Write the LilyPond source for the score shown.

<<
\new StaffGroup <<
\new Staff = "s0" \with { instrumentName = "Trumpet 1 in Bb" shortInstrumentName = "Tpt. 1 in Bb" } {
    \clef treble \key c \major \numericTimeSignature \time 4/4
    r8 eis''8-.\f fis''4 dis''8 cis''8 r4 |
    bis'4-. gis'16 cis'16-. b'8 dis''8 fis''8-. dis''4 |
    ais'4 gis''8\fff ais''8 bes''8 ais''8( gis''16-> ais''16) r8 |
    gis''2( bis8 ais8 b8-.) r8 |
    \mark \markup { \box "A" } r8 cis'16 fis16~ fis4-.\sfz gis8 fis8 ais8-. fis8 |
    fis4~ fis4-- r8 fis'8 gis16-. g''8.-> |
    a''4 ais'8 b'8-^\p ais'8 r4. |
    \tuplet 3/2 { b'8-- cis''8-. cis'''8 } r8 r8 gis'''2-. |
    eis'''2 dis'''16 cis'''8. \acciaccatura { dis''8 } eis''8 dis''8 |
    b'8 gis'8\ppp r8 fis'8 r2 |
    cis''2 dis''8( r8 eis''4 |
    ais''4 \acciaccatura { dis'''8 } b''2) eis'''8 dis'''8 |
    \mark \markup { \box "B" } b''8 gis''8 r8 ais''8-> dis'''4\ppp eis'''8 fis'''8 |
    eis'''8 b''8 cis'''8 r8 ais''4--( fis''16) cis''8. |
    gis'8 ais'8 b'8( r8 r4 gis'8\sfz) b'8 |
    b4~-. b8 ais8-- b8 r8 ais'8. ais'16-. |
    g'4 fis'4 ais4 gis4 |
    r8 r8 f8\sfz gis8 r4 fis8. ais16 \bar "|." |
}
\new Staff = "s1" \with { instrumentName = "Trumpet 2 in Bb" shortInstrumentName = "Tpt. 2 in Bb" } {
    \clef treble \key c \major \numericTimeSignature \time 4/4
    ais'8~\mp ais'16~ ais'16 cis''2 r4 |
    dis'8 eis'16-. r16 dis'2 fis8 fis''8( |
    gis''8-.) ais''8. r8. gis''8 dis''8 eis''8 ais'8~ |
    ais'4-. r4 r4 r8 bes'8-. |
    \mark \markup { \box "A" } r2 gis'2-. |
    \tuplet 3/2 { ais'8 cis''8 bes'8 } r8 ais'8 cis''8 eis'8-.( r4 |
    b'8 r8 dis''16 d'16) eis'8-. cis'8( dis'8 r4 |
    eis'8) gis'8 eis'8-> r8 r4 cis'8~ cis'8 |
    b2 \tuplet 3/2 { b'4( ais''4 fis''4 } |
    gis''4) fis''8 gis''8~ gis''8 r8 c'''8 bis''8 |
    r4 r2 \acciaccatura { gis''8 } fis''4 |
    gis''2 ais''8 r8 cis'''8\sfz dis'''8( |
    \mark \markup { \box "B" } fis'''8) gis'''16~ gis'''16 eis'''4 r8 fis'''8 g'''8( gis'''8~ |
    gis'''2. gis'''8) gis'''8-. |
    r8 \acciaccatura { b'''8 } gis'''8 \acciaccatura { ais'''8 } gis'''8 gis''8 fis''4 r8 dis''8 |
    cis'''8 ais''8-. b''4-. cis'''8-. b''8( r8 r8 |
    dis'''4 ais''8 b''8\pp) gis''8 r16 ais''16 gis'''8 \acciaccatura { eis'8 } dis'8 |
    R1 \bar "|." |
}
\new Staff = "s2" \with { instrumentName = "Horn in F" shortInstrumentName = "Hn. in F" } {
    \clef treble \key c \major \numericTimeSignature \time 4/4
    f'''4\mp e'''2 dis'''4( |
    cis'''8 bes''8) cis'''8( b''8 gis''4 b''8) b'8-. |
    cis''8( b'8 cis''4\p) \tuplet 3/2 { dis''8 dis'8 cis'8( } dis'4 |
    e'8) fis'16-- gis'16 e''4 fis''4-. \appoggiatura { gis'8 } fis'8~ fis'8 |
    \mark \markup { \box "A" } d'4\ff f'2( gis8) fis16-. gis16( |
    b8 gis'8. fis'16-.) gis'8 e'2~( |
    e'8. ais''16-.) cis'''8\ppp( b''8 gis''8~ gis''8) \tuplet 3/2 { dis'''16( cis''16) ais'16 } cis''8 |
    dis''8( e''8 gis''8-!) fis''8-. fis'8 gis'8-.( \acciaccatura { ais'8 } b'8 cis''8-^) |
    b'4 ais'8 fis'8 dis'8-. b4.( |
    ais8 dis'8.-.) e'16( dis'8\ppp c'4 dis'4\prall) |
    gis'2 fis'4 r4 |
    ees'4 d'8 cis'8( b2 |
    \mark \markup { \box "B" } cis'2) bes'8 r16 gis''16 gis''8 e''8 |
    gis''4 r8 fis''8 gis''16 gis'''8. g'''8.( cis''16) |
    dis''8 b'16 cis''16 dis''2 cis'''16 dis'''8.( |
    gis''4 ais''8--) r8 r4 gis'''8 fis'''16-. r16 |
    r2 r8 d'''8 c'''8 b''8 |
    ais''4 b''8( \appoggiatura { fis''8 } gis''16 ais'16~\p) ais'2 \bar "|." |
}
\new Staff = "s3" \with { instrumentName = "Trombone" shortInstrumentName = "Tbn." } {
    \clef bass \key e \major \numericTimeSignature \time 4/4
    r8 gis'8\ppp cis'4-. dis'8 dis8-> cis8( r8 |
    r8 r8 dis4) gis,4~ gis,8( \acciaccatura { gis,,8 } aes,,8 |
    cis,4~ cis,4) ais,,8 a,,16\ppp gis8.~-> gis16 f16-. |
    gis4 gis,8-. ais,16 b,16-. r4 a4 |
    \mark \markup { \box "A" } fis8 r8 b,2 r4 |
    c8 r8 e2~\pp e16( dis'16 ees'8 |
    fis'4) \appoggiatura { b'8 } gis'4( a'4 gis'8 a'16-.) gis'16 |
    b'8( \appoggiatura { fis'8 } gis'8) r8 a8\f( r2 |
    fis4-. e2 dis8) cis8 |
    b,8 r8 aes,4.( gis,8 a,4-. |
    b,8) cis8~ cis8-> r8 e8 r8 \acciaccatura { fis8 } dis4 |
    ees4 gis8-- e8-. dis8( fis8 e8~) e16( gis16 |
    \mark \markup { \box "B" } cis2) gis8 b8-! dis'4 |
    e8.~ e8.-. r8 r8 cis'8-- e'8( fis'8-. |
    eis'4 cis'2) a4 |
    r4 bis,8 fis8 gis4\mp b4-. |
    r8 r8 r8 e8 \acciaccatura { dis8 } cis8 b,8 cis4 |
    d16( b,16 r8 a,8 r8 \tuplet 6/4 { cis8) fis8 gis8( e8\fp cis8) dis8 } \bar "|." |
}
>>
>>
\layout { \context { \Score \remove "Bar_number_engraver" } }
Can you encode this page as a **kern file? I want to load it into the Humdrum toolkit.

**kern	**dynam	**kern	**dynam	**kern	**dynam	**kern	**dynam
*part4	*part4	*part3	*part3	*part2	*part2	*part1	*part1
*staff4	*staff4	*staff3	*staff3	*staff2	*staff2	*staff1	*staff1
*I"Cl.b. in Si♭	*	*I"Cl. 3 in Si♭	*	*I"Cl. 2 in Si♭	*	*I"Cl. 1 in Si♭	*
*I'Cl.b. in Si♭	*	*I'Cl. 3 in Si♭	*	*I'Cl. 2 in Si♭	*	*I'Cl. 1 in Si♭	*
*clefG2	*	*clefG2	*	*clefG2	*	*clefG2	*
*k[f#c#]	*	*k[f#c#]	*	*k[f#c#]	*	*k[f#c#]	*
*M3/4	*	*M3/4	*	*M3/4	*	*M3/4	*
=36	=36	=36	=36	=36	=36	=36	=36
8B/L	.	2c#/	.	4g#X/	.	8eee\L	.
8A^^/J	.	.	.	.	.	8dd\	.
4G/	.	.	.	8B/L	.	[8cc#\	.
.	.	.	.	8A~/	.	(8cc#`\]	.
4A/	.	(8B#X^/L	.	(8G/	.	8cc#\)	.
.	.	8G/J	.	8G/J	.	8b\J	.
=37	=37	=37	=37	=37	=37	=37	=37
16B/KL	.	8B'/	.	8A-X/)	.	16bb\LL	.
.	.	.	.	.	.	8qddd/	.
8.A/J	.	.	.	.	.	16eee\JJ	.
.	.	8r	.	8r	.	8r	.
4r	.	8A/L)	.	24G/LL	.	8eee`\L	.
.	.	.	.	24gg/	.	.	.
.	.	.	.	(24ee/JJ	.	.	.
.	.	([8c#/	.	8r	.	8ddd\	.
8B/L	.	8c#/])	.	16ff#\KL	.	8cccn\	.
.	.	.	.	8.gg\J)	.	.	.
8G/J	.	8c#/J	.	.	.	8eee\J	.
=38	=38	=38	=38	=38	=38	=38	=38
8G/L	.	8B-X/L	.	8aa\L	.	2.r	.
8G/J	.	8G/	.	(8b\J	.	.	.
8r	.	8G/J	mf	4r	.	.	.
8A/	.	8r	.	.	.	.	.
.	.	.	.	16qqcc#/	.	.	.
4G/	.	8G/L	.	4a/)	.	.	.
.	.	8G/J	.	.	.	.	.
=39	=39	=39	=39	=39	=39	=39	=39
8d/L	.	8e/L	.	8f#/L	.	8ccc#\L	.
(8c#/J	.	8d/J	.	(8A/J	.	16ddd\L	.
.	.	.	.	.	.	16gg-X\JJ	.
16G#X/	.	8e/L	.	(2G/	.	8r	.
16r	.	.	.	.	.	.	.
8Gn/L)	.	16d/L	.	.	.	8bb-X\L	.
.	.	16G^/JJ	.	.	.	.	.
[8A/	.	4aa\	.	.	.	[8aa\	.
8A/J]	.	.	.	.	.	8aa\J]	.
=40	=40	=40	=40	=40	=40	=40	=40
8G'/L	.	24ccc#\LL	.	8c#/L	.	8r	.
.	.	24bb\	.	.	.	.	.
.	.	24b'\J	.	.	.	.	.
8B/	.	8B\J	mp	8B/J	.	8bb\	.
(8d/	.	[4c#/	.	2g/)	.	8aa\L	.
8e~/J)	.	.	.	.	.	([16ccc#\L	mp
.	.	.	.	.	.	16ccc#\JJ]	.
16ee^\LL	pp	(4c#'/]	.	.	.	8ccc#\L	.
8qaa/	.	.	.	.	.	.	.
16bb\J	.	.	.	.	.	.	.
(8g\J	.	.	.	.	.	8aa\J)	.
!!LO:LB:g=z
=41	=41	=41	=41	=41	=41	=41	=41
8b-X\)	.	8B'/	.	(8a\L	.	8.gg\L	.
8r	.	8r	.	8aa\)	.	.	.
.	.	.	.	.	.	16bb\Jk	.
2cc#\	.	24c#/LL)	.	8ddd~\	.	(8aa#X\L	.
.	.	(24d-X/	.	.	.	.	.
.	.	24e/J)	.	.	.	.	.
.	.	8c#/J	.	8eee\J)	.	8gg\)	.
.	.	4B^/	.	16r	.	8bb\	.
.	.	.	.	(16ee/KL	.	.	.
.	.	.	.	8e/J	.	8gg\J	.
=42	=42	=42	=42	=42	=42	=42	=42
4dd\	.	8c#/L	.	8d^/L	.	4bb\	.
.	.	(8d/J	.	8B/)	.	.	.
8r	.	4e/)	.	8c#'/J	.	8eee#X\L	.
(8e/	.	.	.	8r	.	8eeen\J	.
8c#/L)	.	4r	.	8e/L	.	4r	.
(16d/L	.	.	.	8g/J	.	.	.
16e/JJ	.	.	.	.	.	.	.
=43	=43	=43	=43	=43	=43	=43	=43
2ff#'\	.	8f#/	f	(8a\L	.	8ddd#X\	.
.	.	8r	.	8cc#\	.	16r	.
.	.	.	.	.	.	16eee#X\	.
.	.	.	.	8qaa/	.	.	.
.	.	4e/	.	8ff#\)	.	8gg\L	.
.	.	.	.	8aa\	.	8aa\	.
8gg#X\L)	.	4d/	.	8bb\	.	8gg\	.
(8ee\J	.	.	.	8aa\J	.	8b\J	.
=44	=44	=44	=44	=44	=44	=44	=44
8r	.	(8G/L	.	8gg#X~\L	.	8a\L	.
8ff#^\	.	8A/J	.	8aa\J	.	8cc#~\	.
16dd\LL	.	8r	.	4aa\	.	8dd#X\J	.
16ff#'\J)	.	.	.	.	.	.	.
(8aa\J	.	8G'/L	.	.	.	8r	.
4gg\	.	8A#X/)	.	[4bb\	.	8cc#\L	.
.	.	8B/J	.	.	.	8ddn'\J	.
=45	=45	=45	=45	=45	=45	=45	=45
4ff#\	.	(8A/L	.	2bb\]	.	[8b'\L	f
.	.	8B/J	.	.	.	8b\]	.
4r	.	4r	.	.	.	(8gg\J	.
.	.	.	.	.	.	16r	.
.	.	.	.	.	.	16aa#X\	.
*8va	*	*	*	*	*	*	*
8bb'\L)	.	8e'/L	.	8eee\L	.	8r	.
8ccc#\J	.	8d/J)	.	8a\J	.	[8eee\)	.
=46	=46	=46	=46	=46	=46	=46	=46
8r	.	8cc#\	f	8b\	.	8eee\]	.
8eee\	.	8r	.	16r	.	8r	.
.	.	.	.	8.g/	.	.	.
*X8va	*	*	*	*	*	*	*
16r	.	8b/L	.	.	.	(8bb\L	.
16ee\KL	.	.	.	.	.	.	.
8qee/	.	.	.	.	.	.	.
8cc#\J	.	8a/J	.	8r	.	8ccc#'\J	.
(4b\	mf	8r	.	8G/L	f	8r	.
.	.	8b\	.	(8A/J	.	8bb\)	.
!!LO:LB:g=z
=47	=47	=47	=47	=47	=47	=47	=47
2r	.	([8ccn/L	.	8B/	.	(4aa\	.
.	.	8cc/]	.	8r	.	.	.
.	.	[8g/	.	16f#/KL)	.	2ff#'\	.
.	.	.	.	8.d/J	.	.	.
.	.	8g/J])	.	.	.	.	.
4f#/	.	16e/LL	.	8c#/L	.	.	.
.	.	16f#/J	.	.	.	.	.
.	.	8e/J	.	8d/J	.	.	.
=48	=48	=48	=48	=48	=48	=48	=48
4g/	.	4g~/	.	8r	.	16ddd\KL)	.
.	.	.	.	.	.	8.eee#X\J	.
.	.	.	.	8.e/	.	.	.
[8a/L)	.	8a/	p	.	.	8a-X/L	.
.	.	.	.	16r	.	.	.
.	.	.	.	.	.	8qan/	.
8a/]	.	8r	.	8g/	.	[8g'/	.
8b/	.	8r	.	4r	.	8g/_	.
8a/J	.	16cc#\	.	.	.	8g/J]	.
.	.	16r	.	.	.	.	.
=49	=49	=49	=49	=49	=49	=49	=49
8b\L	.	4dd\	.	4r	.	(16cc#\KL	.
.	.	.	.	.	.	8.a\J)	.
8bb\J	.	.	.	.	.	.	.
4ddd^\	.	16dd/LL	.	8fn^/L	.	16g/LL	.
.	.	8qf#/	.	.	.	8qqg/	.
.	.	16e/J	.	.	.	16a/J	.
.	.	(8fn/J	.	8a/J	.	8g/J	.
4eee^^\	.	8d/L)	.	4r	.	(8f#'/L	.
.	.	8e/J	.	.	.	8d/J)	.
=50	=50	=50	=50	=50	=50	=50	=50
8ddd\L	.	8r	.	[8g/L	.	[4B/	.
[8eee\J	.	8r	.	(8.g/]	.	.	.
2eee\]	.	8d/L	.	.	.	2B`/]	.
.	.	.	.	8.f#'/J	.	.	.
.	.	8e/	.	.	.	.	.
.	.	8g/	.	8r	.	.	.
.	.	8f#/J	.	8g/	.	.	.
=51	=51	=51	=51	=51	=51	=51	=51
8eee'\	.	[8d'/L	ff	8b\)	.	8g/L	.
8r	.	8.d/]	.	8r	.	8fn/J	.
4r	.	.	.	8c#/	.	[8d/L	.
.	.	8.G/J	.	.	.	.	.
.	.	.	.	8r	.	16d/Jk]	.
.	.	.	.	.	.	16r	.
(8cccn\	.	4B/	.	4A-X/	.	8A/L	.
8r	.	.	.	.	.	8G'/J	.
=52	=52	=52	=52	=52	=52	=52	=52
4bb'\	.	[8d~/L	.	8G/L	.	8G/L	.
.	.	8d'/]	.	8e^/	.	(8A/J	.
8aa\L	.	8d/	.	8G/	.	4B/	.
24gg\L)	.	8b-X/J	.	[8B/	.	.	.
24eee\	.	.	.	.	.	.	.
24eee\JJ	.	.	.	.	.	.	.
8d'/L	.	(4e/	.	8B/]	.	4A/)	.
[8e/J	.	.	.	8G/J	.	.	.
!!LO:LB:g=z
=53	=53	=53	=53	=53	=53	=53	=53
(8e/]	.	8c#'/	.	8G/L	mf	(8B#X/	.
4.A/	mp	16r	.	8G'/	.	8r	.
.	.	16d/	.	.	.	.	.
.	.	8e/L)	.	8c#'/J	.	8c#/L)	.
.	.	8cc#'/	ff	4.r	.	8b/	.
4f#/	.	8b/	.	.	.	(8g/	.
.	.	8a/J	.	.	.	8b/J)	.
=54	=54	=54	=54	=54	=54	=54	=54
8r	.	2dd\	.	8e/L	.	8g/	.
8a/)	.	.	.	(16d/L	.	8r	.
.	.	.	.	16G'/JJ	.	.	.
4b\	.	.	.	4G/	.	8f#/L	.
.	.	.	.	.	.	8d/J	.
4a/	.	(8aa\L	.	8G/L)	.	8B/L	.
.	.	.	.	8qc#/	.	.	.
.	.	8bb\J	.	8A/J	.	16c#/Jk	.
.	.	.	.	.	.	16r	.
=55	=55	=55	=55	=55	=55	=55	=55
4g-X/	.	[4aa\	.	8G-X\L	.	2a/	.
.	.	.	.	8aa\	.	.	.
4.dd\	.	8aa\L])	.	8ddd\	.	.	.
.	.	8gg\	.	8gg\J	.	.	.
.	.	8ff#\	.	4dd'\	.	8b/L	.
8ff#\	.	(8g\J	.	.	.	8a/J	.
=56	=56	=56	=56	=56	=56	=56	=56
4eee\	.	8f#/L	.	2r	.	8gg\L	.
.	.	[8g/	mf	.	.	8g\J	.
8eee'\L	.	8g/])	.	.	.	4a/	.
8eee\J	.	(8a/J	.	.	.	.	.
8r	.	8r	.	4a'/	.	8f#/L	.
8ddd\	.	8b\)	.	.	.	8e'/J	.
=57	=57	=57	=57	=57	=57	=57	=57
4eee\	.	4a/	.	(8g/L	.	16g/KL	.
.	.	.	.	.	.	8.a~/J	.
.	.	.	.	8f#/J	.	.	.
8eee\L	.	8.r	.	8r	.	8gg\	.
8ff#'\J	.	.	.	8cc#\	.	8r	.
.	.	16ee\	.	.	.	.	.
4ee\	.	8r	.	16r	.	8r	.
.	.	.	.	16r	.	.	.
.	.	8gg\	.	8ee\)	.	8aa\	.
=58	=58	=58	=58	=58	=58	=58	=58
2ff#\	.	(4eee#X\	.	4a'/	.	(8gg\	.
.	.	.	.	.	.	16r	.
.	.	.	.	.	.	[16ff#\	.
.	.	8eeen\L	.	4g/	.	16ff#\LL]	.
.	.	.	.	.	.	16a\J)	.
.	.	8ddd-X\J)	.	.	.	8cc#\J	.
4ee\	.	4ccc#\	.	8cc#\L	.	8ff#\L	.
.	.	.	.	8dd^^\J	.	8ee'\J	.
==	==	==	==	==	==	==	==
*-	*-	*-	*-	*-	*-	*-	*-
● ● ● ●
▸ Problem description
Locate every line in the items above that contains the string "appoggiatura", matching case exactly, and copy each such line in full.

▸ Correct response
    e'8) fis'16-- gis'16 e''4 fis''4-. \appoggiatura { gis'8 } fis'8~ fis'8 |
    ais''4 b''8( \appoggiatura { fis''8 } gis''16 ais'16~\p) ais'2 \bar "|." |
    fis'4) \appoggiatura { b'8 } gis'4( a'4 gis'8 a'16-.) gis'16 |
    b'8( \appoggiatura { fis'8 } gis'8) r8 a8\f( r2 |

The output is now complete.